:: Exercise instructions ::
The required output consists solely of the lines from the line containing "L201: 68uH (W3, W10) -> 68uH (VRAW, W10)" through the end of the records, copied exactly.

:: Record excerpts ::
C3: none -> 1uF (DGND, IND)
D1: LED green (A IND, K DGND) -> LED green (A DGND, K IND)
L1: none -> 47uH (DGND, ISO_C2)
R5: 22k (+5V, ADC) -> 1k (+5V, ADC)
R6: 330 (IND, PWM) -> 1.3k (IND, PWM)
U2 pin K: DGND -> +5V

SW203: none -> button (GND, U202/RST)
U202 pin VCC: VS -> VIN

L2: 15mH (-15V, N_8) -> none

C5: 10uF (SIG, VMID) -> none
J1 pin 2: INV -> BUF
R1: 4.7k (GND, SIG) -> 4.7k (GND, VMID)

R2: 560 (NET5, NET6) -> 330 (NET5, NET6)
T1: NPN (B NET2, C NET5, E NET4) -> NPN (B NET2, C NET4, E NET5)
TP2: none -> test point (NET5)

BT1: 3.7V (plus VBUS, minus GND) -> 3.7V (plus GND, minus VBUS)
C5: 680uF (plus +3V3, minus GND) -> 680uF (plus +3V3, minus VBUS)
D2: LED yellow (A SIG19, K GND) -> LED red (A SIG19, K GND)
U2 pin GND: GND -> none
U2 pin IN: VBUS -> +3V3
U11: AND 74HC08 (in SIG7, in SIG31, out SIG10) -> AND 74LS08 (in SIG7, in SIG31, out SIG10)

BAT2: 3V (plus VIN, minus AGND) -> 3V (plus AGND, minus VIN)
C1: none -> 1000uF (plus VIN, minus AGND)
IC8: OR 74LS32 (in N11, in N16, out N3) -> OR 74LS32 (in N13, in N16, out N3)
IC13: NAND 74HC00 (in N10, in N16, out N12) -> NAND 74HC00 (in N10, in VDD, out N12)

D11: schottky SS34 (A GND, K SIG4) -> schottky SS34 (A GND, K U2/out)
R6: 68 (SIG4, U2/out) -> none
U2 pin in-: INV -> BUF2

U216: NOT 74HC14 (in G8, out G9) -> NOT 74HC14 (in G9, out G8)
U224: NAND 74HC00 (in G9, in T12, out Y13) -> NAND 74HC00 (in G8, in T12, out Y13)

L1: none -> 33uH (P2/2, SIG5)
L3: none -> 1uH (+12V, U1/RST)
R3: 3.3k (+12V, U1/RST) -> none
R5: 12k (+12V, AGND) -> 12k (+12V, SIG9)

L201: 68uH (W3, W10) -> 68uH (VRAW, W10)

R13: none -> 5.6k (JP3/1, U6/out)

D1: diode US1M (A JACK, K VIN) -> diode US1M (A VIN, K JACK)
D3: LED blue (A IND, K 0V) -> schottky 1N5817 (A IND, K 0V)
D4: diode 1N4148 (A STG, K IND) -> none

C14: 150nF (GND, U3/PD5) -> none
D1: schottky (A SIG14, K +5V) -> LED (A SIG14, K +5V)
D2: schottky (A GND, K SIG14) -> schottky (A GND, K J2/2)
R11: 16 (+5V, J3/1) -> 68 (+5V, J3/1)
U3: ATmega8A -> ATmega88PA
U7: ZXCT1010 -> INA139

:: Answer box ::
L201: 68uH (W3, W10) -> 68uH (VRAW, W10)

R13: none -> 5.6k (JP3/1, U6/out)

D1: diode US1M (A JACK, K VIN) -> diode US1M (A VIN, K JACK)
D3: LED blue (A IND, K 0V) -> schottky 1N5817 (A IND, K 0V)
D4: diode 1N4148 (A STG, K IND) -> none

C14: 150nF (GND, U3/PD5) -> none
D1: schottky (A SIG14, K +5V) -> LED (A SIG14, K +5V)
D2: schottky (A GND, K SIG14) -> schottky (A GND, K J2/2)
R11: 16 (+5V, J3/1) -> 68 (+5V, J3/1)
U3: ATmega8A -> ATmega88PA
U7: ZXCT1010 -> INA139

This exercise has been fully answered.